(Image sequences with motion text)
──────────

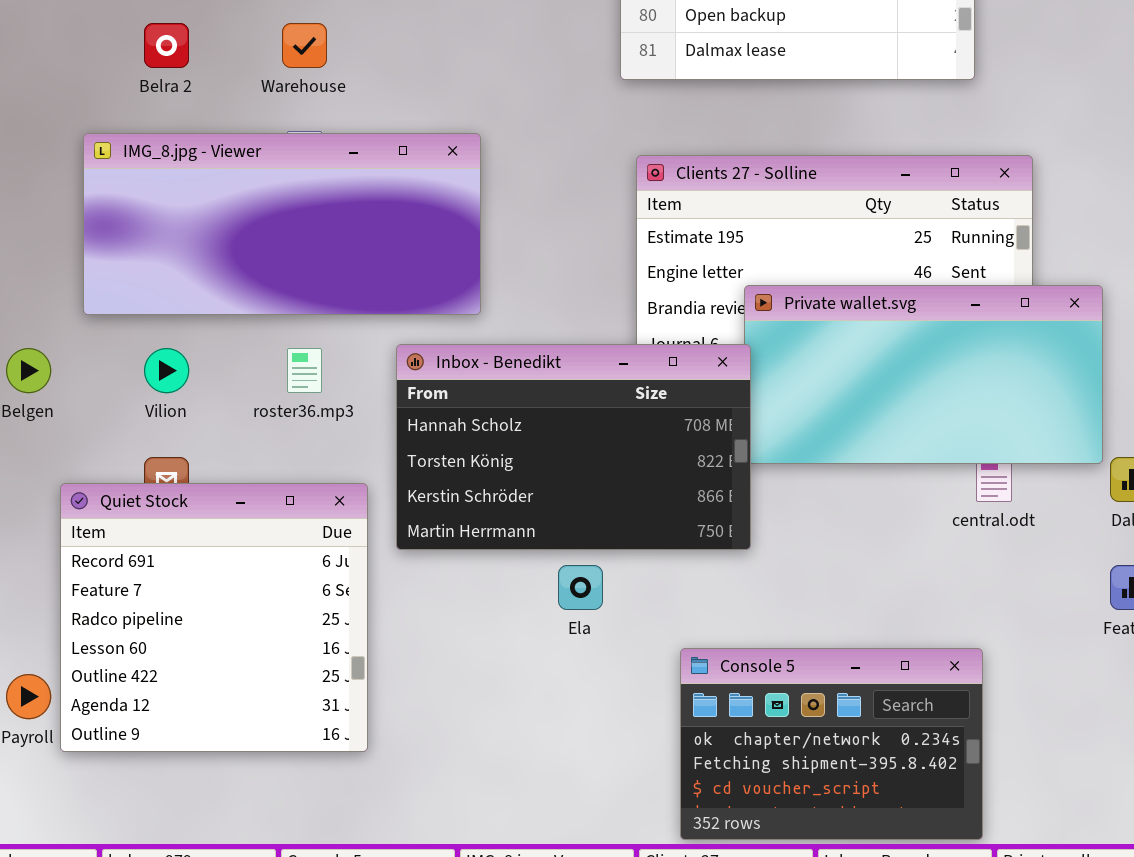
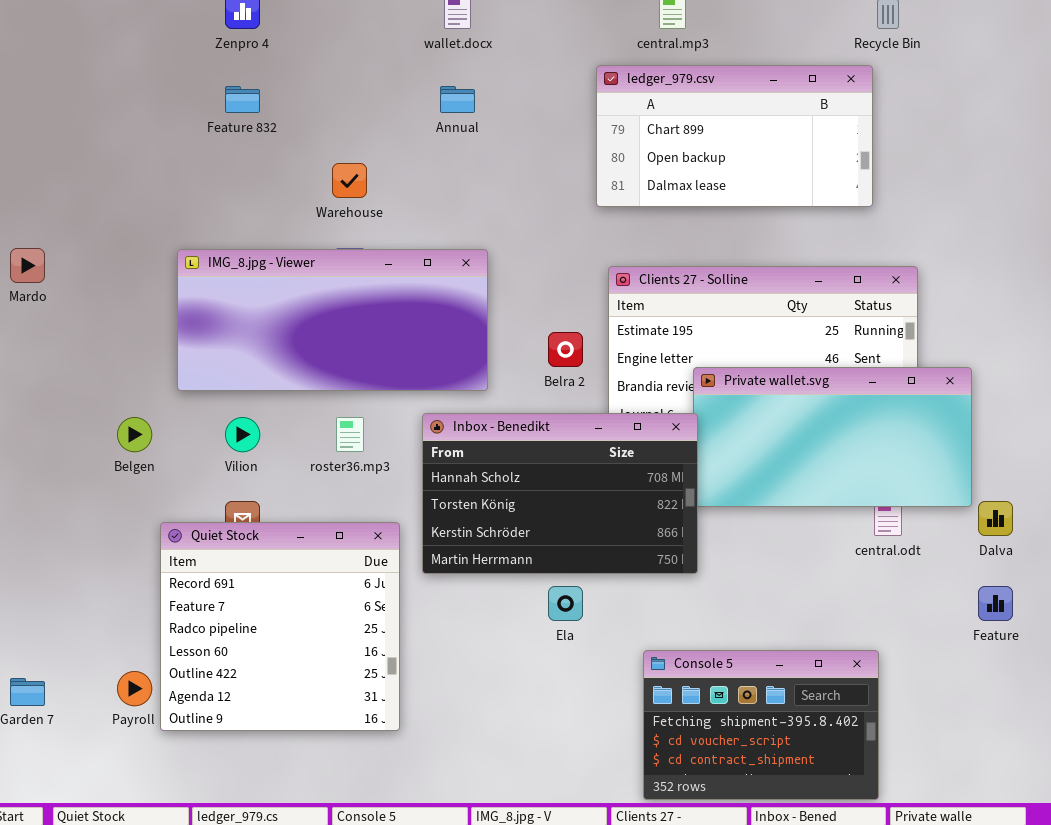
Belra 2: [144,23,189,68] -> [548,332,583,367], moved
Console 5: [680,648,983,840] -> [643,650,879,800], scrolled down 1 row

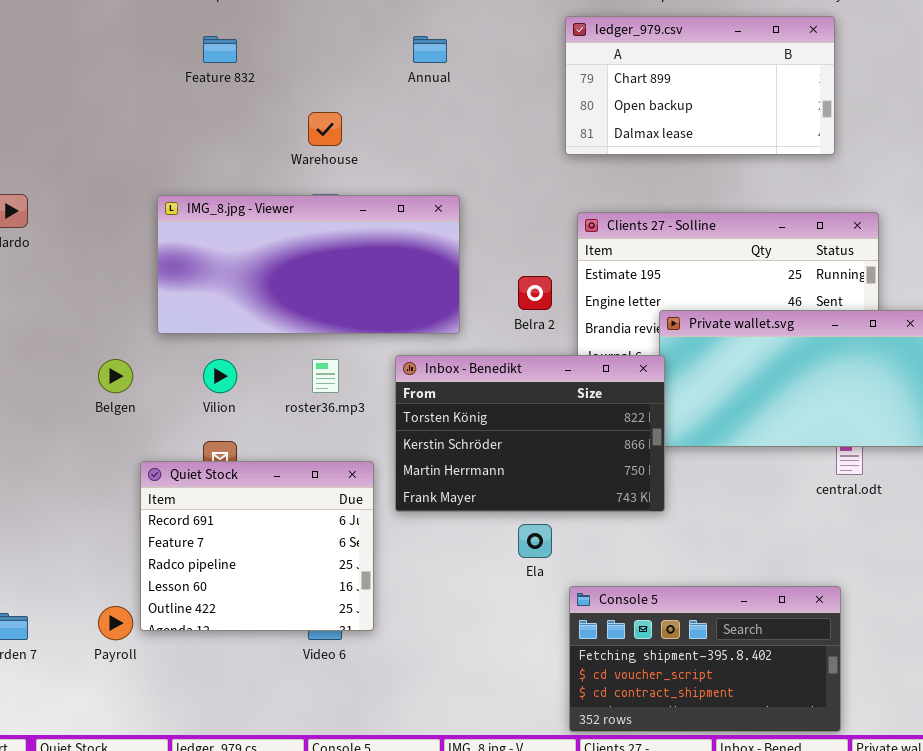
Inbox - Benedikt: [422,413,698,574] -> [395,355,665,512], scrolled down 1 row
Quiet Stock: [160,522,400,731] -> [140,461,374,631], resized
Console 5: [643,650,879,800] -> [569,586,841,732], resized

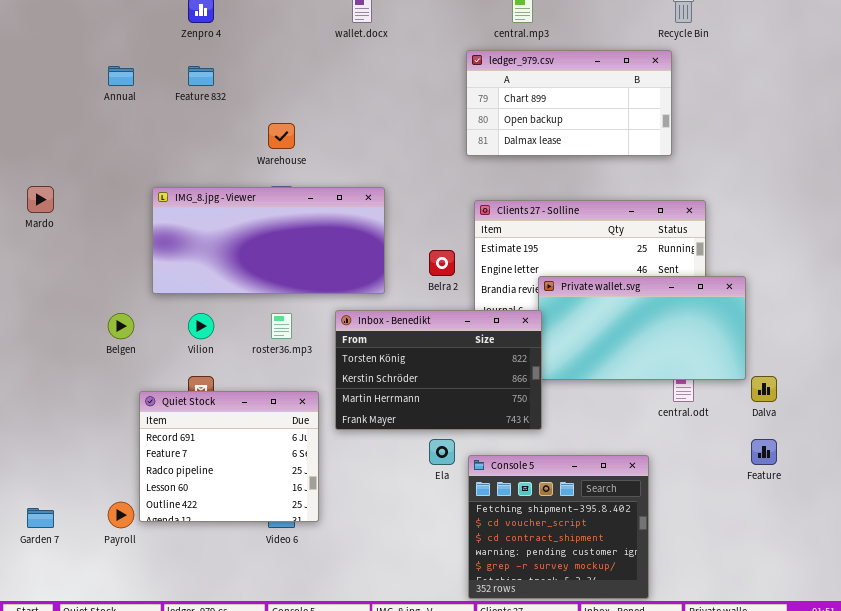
Annual: [413,36,447,63] -> [108,66,134,86], moved
Console 5: [569,586,841,732] -> [468,455,649,599], resized

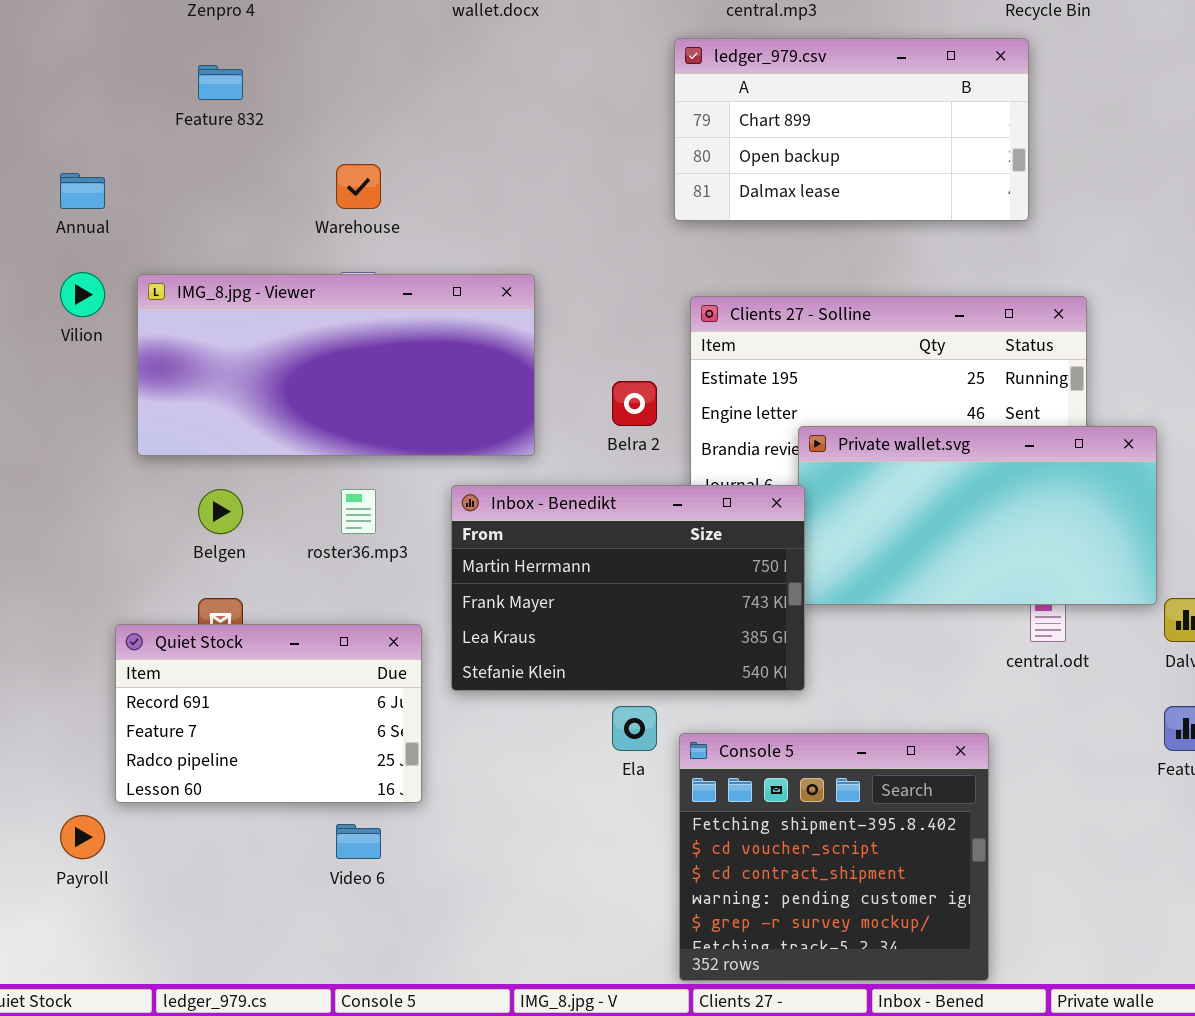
Annual: [108,66,134,86] -> [60,173,105,209], moved
Inbox - Benedikt: [335,310,542,430] -> [451,485,805,691], scrolled down 2 rows
Belgen: [108,313,134,339] -> [198,489,243,534], moved
Vilion: [188,313,214,339] -> [60,272,105,317], moved
Quiet Stock: [139,391,319,522] -> [115,624,422,803], resized

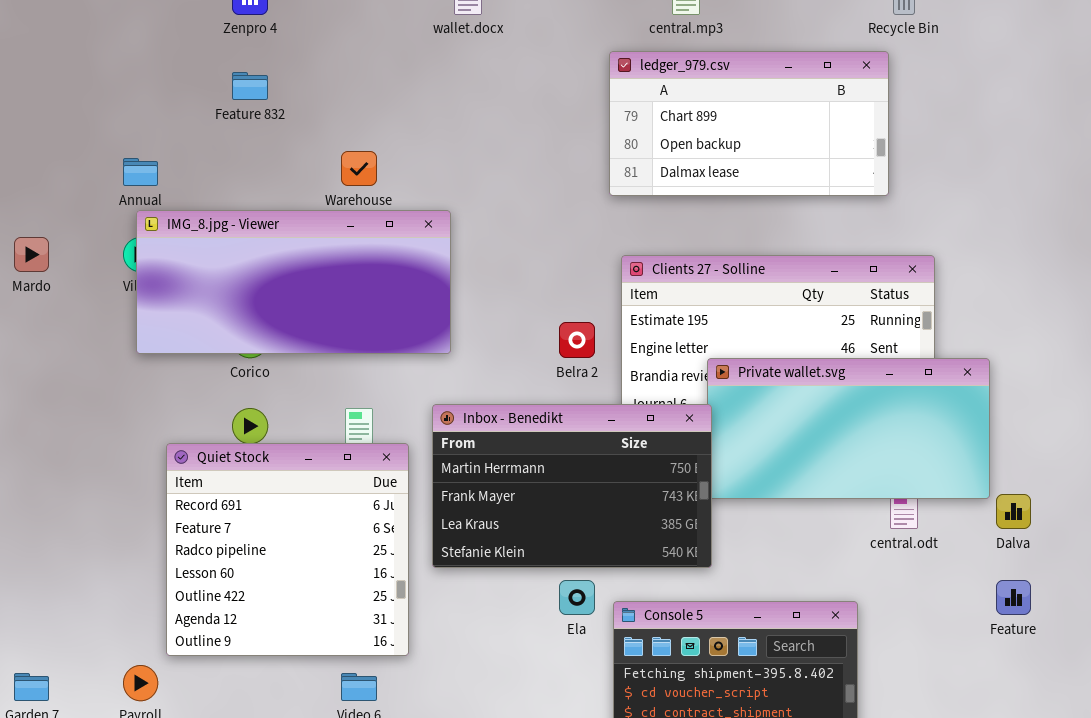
IMG_8.jpg - Viewer: [137,274,535,456] -> [136,210,451,354], moved
Quiet Stock: [115,624,422,803] -> [166,443,409,656], resized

──────────

**Task to complete:** The records above must be output exactly, except for the pictures.

**Task answer:**
Belra 2: [144,23,189,68] -> [548,332,583,367], moved
Console 5: [680,648,983,840] -> [643,650,879,800], scrolled down 1 row

Inbox - Benedikt: [422,413,698,574] -> [395,355,665,512], scrolled down 1 row
Quiet Stock: [160,522,400,731] -> [140,461,374,631], resized
Console 5: [643,650,879,800] -> [569,586,841,732], resized

Annual: [413,36,447,63] -> [108,66,134,86], moved
Console 5: [569,586,841,732] -> [468,455,649,599], resized

Annual: [108,66,134,86] -> [60,173,105,209], moved
Inbox - Benedikt: [335,310,542,430] -> [451,485,805,691], scrolled down 2 rows
Belgen: [108,313,134,339] -> [198,489,243,534], moved
Vilion: [188,313,214,339] -> [60,272,105,317], moved
Quiet Stock: [139,391,319,522] -> [115,624,422,803], resized

IMG_8.jpg - Viewer: [137,274,535,456] -> [136,210,451,354], moved
Quiet Stock: [115,624,422,803] -> [166,443,409,656], resized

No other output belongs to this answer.